§ **About this task**: Write the data out again exactly, dropping any images it holds.

§ **Items from a data source**:
· · · ·

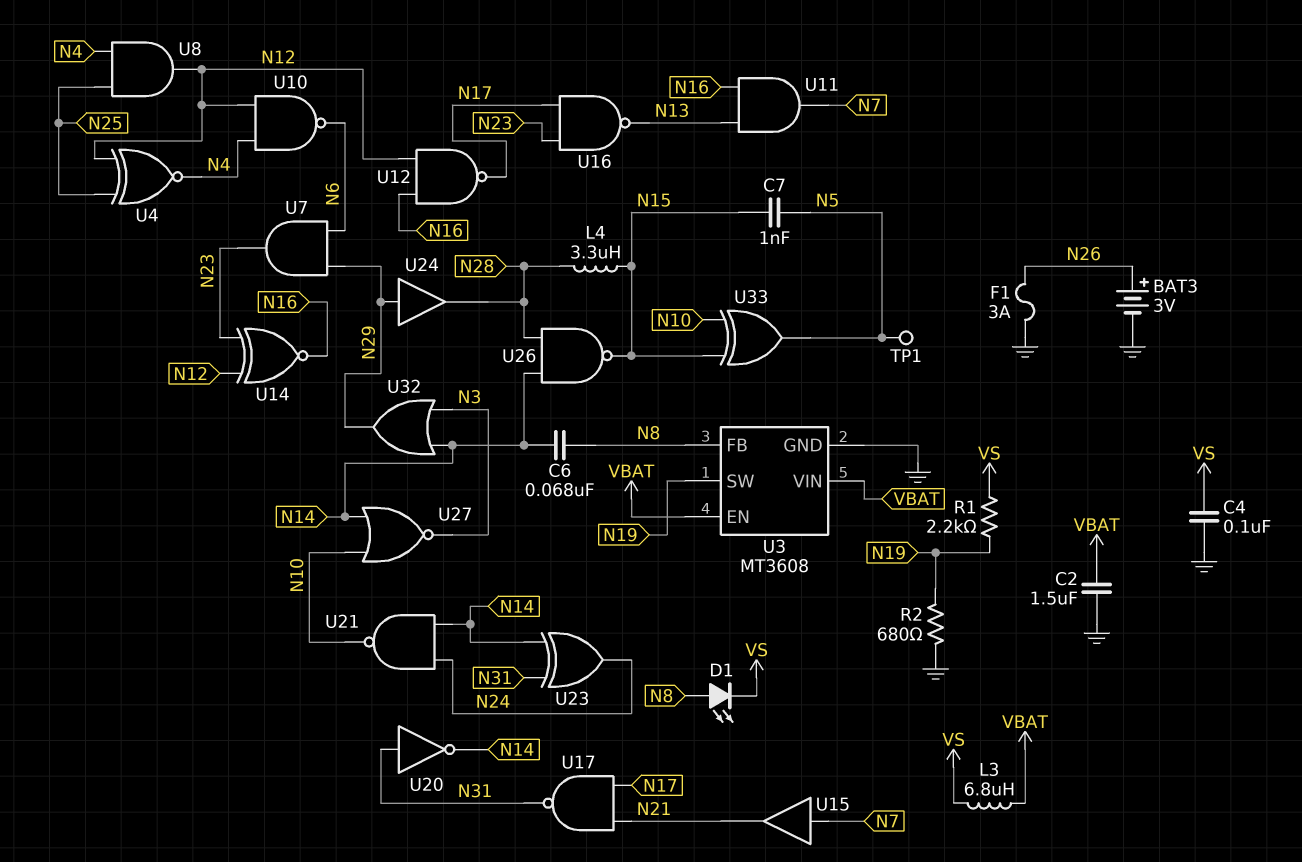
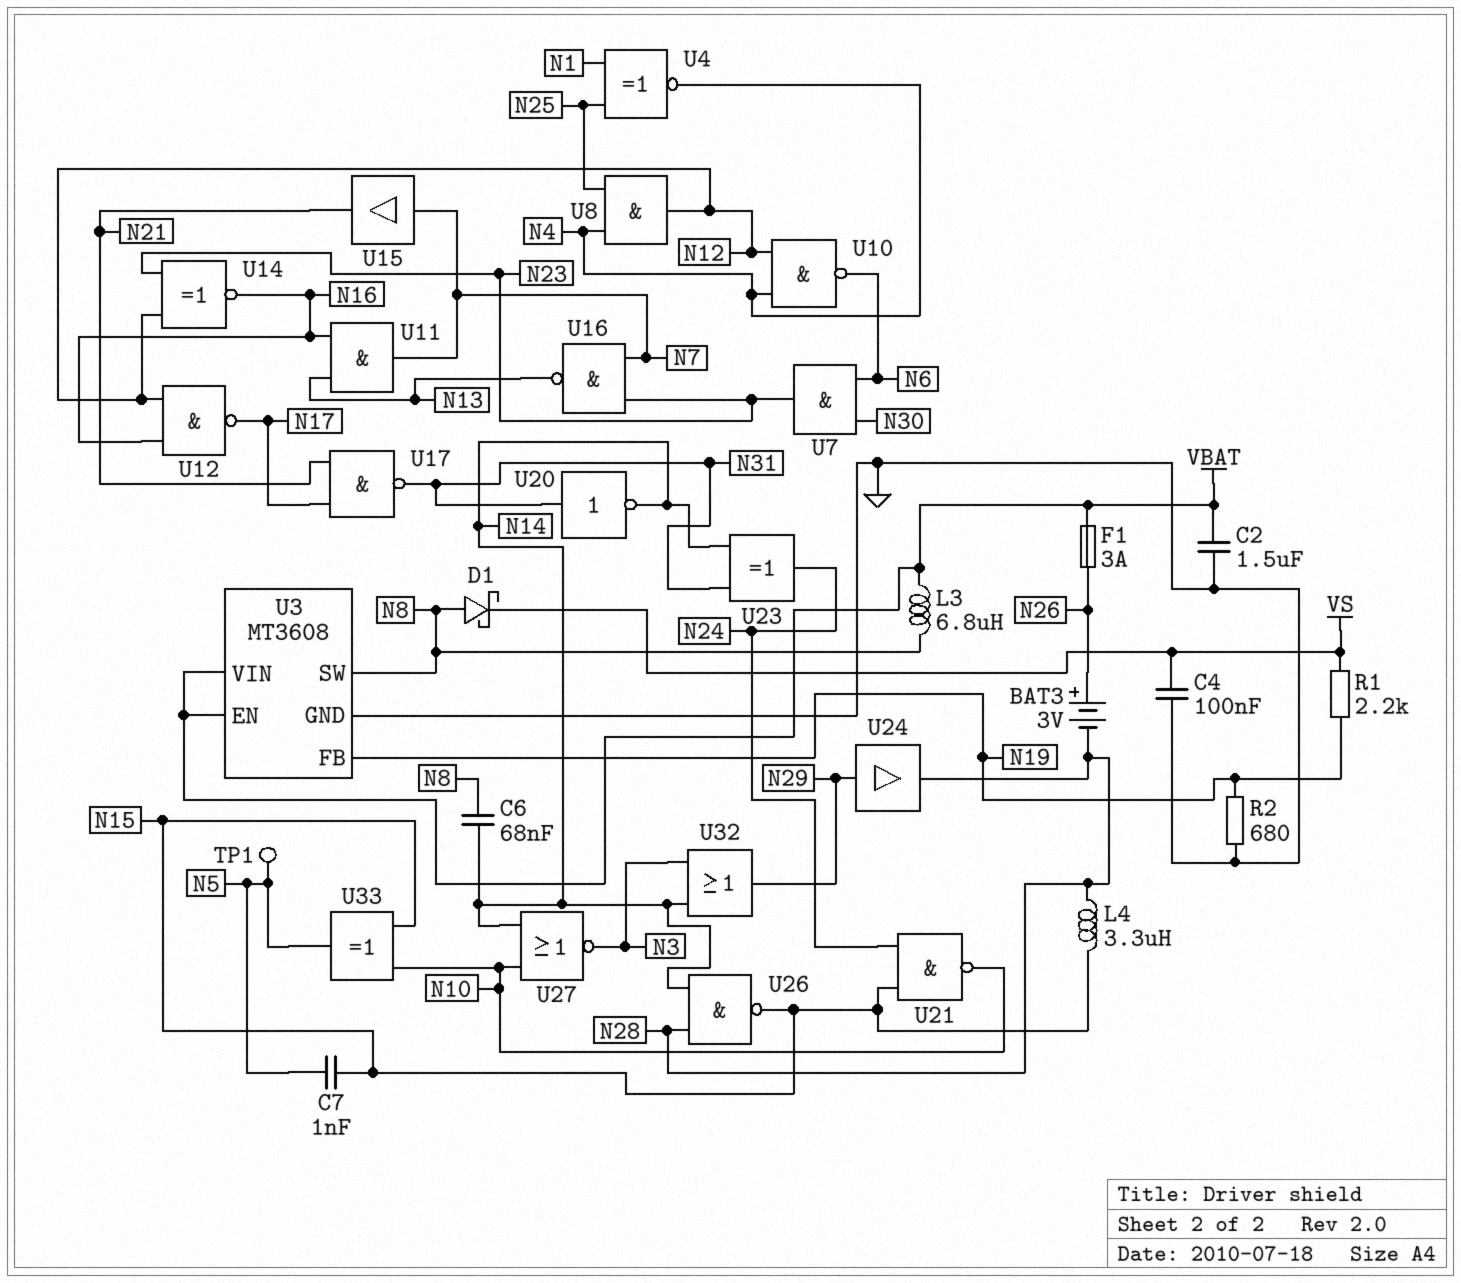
BAT3: 3V (plus N26, minus GND) -> 3V (plus N26, minus N28)
D1: LED (A N8, K VS) -> schottky (A N8, K VS)
F1: 3A (GND, N26) -> 3A (N26, VBAT)
L3: 6.8uH (VBAT, VS) -> 6.8uH (N8, VBAT)
U3 pin FB: N8 -> N19
U3 pin SW: N19 -> N8
U4: XNOR (in N12, in N25, out N4) -> XNOR (in N1, in N25, out N4)
U7: AND (in N6, in N29, out N23) -> AND (in N6, in N30, out N23)
U16: NAND (in N17, in N23, out N13) -> NAND (in N7, in N23, out N13)
U21: NAND (in N14, in N24, out N10) -> NAND (in N15, in N24, out N10)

· · · ·

§ **Answer to the problem**:
BAT3: 3V (plus N26, minus GND) -> 3V (plus N26, minus N28)
D1: LED (A N8, K VS) -> schottky (A N8, K VS)
F1: 3A (GND, N26) -> 3A (N26, VBAT)
L3: 6.8uH (VBAT, VS) -> 6.8uH (N8, VBAT)
U3 pin FB: N8 -> N19
U3 pin SW: N19 -> N8
U4: XNOR (in N12, in N25, out N4) -> XNOR (in N1, in N25, out N4)
U7: AND (in N6, in N29, out N23) -> AND (in N6, in N30, out N23)
U16: NAND (in N17, in N23, out N13) -> NAND (in N7, in N23, out N13)
U21: NAND (in N14, in N24, out N10) -> NAND (in N15, in N24, out N10)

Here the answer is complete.